#### ASSIGNED TASK
Once you reach the line containing "(290, 482) = (805, 402): red" in the data below, restate each line word for word up to and including the one containing "(587, 181) = (287, 372): grey".

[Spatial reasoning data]
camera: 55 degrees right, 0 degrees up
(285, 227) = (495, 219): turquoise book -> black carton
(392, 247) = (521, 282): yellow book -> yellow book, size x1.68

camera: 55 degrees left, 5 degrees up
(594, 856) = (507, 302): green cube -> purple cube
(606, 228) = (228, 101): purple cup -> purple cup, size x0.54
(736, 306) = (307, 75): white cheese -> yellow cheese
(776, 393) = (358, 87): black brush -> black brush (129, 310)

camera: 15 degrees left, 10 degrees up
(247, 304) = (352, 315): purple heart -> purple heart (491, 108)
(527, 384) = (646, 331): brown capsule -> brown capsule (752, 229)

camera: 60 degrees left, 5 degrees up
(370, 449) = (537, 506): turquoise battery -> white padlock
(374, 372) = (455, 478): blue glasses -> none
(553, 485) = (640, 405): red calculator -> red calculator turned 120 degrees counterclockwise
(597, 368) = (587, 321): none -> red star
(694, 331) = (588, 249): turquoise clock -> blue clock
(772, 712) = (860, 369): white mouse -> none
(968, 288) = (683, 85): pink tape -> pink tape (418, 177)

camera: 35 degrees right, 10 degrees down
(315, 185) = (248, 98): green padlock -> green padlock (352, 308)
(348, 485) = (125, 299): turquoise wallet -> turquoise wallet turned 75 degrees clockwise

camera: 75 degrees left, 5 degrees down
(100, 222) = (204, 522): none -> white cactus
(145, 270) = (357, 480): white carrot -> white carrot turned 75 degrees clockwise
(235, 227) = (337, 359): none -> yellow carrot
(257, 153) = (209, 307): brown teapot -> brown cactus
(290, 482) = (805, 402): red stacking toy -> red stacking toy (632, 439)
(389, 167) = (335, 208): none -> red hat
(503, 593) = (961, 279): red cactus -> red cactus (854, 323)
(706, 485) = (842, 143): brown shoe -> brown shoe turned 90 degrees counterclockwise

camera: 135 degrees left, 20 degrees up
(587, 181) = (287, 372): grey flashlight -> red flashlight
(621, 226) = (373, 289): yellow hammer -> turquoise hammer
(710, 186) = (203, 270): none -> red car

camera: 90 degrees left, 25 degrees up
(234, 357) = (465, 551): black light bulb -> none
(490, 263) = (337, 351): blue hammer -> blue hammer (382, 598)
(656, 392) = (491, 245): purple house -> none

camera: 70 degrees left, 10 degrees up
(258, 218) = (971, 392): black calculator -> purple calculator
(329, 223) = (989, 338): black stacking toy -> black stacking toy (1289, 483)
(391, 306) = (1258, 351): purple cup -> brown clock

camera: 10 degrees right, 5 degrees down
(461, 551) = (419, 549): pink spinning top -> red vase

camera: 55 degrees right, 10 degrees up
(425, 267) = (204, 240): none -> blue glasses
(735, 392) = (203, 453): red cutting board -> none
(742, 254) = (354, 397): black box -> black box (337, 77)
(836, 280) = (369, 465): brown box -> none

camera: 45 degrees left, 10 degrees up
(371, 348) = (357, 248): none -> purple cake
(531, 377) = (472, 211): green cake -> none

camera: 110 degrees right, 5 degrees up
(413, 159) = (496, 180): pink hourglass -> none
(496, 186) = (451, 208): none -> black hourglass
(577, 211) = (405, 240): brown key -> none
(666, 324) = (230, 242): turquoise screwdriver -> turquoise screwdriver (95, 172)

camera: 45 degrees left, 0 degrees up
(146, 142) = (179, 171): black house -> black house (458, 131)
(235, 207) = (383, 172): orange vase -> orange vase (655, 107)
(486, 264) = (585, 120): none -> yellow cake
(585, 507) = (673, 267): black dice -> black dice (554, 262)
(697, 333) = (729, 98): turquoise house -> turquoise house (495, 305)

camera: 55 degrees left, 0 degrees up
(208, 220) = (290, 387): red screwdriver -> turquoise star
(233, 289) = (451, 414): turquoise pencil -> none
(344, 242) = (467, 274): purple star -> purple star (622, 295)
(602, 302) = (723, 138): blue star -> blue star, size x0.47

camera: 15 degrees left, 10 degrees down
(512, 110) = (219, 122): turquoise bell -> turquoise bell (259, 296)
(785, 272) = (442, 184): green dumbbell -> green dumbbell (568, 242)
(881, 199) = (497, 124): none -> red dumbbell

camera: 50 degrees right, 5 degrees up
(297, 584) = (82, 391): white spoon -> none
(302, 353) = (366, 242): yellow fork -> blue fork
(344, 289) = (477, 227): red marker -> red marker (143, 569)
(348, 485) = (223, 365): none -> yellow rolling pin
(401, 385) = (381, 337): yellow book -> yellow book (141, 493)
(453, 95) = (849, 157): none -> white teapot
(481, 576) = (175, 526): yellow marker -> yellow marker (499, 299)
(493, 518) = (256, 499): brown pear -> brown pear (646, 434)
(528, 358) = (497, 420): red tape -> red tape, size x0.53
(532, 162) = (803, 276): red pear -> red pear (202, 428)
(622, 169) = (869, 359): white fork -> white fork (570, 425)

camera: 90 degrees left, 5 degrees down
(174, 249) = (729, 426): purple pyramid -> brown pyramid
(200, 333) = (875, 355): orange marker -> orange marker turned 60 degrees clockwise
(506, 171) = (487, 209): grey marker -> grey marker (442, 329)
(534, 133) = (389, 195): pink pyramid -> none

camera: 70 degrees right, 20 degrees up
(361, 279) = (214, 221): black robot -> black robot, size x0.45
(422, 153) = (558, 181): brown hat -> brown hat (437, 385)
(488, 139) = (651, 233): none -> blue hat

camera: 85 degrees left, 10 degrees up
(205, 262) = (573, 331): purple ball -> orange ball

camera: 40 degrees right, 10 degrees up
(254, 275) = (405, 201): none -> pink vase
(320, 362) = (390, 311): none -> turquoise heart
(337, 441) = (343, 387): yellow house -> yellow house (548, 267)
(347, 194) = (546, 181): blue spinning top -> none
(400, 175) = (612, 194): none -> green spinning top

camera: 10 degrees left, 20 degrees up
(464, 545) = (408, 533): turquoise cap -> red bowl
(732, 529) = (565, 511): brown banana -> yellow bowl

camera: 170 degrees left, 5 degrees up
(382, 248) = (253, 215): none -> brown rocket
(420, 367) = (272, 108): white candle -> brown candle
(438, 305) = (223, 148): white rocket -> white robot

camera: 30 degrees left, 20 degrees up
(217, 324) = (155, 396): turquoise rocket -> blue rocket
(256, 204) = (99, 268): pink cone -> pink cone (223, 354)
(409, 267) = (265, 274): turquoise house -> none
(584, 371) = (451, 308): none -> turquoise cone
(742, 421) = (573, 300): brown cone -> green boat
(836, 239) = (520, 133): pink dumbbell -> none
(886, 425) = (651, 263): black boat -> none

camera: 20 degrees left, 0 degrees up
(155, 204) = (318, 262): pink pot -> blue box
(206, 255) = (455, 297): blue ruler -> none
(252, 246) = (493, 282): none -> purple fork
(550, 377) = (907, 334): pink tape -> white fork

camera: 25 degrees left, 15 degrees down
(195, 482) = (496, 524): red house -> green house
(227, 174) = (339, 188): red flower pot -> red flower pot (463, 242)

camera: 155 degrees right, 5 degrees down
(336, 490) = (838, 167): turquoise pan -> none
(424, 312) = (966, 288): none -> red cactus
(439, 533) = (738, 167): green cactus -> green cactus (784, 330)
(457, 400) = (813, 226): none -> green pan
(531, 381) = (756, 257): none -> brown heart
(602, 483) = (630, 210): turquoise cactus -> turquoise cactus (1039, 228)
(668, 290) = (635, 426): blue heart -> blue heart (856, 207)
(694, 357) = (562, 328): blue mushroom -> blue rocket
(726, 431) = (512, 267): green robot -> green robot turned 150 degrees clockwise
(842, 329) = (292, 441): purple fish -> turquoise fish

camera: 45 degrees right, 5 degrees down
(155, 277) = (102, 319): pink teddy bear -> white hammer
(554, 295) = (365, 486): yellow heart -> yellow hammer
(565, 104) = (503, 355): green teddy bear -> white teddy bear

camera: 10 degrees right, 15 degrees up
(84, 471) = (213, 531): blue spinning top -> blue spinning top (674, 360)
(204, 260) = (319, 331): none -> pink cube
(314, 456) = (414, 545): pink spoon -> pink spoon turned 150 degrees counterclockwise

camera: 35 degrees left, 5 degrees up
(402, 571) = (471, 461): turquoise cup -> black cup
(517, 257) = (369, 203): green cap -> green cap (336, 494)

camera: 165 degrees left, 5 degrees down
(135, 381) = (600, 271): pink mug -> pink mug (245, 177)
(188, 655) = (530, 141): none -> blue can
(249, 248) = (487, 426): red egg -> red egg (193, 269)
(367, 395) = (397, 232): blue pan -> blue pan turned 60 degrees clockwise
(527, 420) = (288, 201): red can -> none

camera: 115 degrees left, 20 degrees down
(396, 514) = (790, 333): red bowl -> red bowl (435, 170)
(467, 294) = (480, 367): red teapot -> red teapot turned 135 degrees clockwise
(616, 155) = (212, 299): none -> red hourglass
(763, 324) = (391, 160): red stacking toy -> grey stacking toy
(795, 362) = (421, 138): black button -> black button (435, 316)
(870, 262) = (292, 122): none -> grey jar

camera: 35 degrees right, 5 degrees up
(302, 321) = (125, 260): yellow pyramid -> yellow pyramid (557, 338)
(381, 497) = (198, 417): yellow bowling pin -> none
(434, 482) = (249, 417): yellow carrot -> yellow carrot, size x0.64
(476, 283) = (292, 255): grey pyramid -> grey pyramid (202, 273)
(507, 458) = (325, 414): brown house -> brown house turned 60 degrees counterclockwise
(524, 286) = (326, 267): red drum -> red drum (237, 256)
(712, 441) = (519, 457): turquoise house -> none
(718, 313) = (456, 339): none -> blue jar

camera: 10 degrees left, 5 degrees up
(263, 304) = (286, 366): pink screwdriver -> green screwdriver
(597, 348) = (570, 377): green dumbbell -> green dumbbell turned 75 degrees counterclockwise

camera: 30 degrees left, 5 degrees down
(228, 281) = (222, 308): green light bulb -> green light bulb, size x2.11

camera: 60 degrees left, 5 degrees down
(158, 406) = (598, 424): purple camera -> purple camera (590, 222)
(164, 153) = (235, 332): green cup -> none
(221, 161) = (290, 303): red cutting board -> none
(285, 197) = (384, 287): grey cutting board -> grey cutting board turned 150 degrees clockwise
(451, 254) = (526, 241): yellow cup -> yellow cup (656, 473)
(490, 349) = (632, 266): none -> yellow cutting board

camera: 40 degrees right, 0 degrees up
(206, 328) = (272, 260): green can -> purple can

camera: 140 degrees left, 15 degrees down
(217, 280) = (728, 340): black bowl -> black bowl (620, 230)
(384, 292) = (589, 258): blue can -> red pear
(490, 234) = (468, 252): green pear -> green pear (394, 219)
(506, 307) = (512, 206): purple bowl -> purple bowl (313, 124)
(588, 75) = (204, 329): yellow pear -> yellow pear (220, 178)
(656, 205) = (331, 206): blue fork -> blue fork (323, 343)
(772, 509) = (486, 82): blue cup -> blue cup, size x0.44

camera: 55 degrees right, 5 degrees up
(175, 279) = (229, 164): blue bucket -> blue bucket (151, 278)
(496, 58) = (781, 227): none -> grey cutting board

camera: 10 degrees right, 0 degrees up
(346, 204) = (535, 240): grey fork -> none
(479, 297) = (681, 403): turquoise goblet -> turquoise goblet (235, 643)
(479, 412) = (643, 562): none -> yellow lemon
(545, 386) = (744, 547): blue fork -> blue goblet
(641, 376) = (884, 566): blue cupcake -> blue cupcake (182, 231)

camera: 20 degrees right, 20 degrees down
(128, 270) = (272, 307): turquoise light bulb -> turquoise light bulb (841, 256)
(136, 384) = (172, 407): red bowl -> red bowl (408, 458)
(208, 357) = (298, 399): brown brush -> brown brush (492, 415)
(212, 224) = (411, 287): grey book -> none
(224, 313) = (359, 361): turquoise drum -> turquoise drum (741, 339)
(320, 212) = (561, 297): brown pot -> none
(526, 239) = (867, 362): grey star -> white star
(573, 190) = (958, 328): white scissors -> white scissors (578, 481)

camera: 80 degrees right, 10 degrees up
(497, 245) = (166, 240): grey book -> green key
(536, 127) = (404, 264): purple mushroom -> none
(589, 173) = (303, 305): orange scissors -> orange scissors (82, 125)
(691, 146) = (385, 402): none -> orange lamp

#### EXERCISE RESPONSE
(290, 482) = (805, 402): red stacking toy -> red stacking toy (632, 439)
(389, 167) = (335, 208): none -> red hat
(503, 593) = (961, 279): red cactus -> red cactus (854, 323)
(706, 485) = (842, 143): brown shoe -> brown shoe turned 90 degrees counterclockwise

camera: 135 degrees left, 20 degrees up
(587, 181) = (287, 372): grey flashlight -> red flashlight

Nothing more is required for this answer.